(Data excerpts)
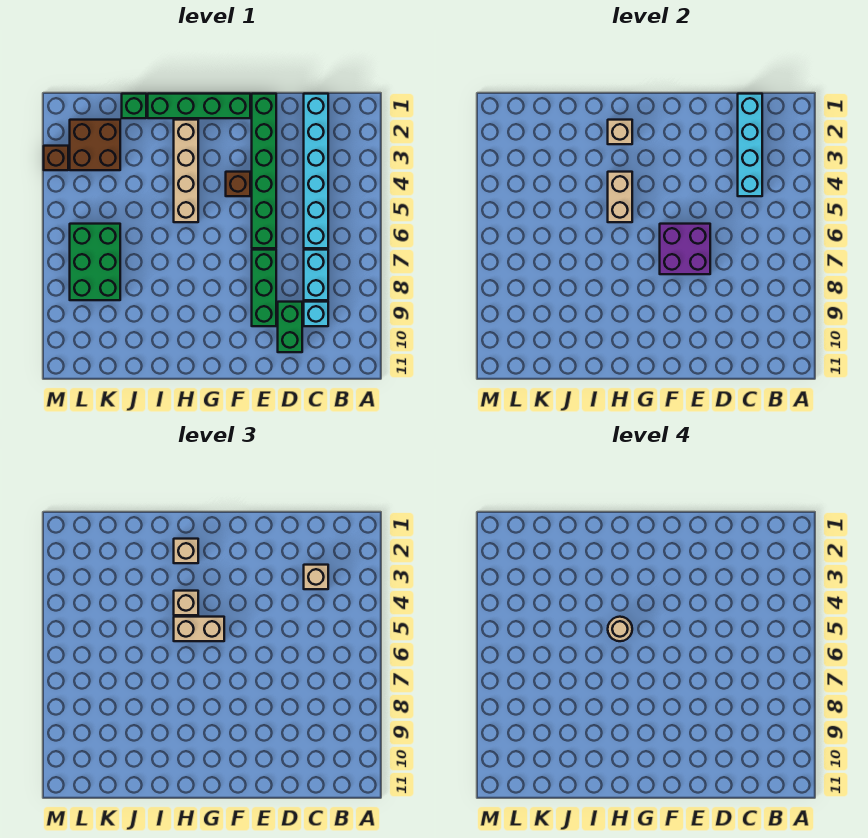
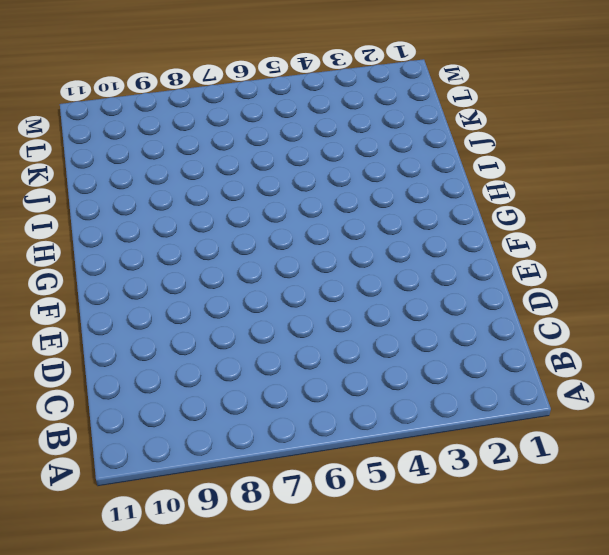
none -> cyan brick C1:C6 level 1
none -> cyan brick C7:C8 level 1
none -> cyan brick C9 level 1

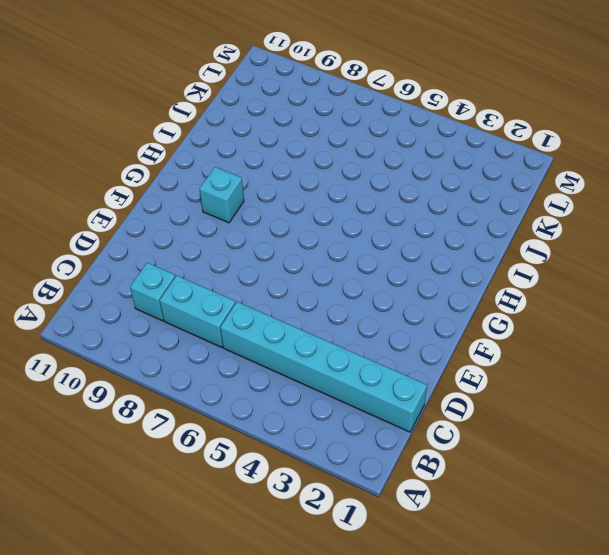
cyan brick G9 level 1 -> none
none -> green brick D9:D10 level 1
none -> green brick E1:E6 level 1
none -> green brick E7:E9 level 1

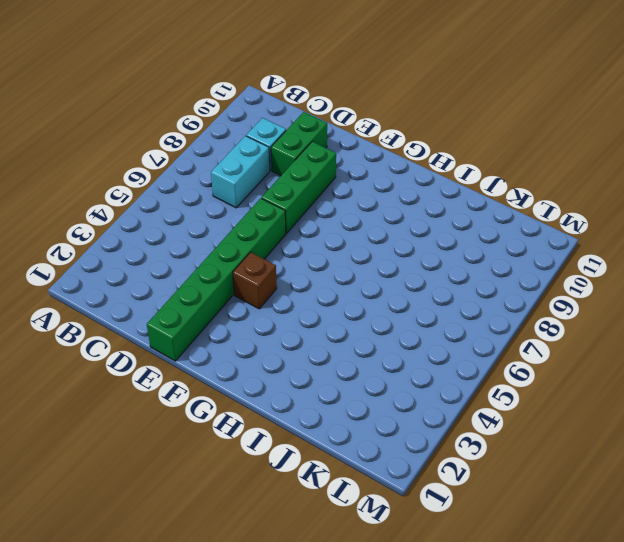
none -> cyan brick C1:C6 level 1
none -> green brick F1:I1 level 1
none -> tan brick H2:H5 level 1

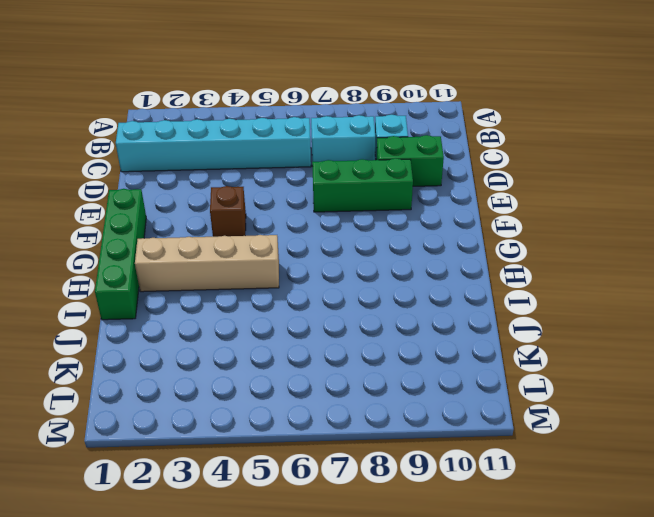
none -> green brick E1:E6 level 1
none -> green brick J1 level 1
none -> brown brick K2:L3 level 1

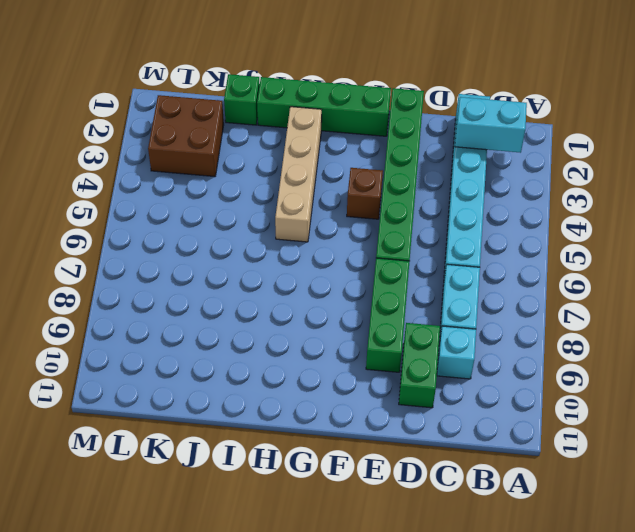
cyan brick B2:C2 level 2 -> cyan brick C1:C4 level 2
none -> green brick K6:L8 level 1
none -> brown brick M3 level 1
none -> purple brick E6:F7 level 2

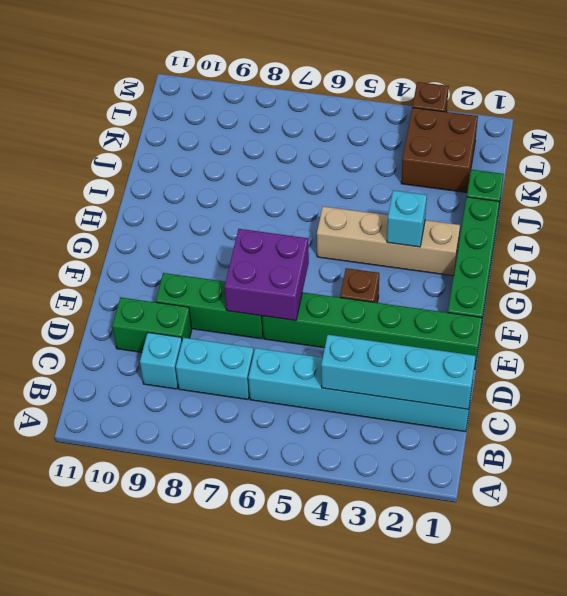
cyan brick H3 level 2 -> none
none -> green brick K6:L8 level 1
none -> tan brick H2 level 2
none -> tan brick H4:H5 level 2

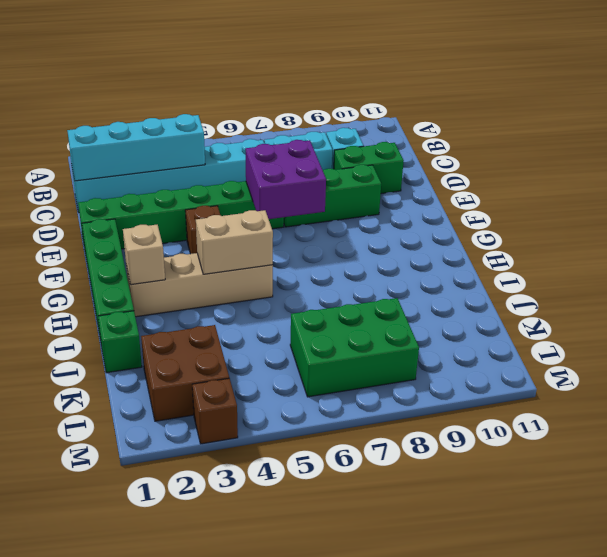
none -> tan brick C3 level 3
none -> tan brick G5:H5 level 3
none -> tan brick H2 level 3

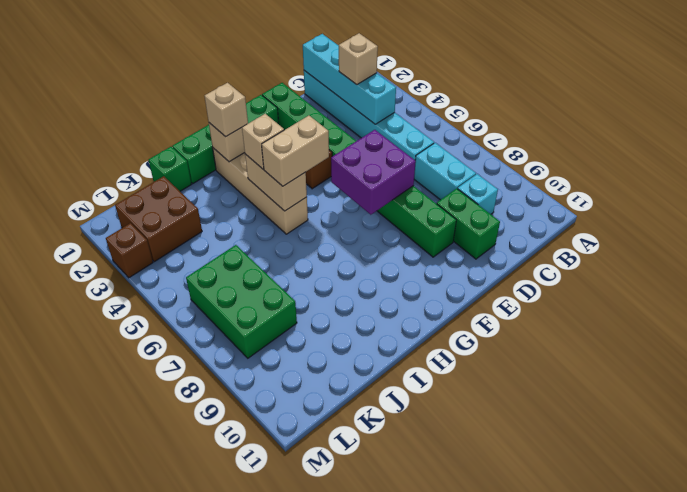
none -> tan round brick H5 level 4

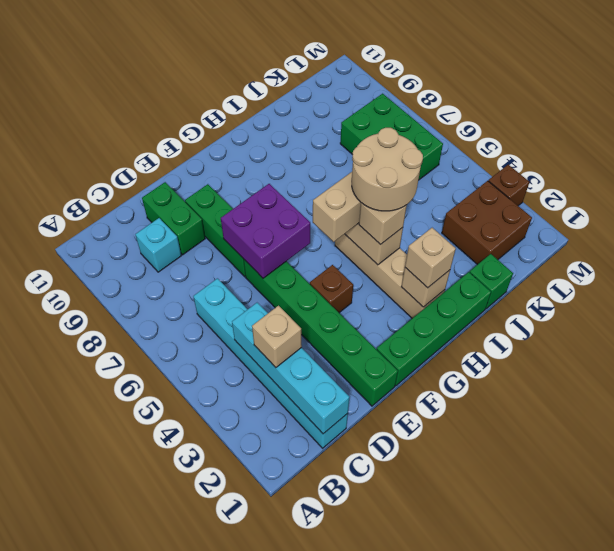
tan round brick H4:I5 level 4 -> tan round brick H5 level 4
none -> cyan brick C7:C8 level 1

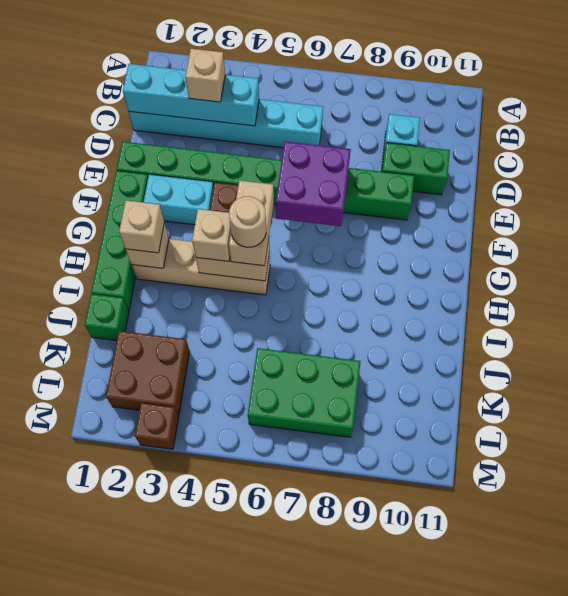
cyan brick F2:F3 level 1 -> cyan brick C7:C8 level 1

# Work order:
Without including any pictures, return every line of the records exactly.

# Answer box:
none -> cyan brick C1:C6 level 1
none -> cyan brick C7:C8 level 1
none -> cyan brick C9 level 1

cyan brick G9 level 1 -> none
none -> green brick D9:D10 level 1
none -> green brick E1:E6 level 1
none -> green brick E7:E9 level 1

none -> cyan brick C1:C6 level 1
none -> green brick F1:I1 level 1
none -> tan brick H2:H5 level 1

none -> green brick E1:E6 level 1
none -> green brick J1 level 1
none -> brown brick K2:L3 level 1

cyan brick B2:C2 level 2 -> cyan brick C1:C4 level 2
none -> green brick K6:L8 level 1
none -> brown brick M3 level 1
none -> purple brick E6:F7 level 2

cyan brick H3 level 2 -> none
none -> green brick K6:L8 level 1
none -> tan brick H2 level 2
none -> tan brick H4:H5 level 2

none -> tan brick C3 level 3
none -> tan brick G5:H5 level 3
none -> tan brick H2 level 3

none -> tan round brick H5 level 4

tan round brick H4:I5 level 4 -> tan round brick H5 level 4
none -> cyan brick C7:C8 level 1

cyan brick F2:F3 level 1 -> cyan brick C7:C8 level 1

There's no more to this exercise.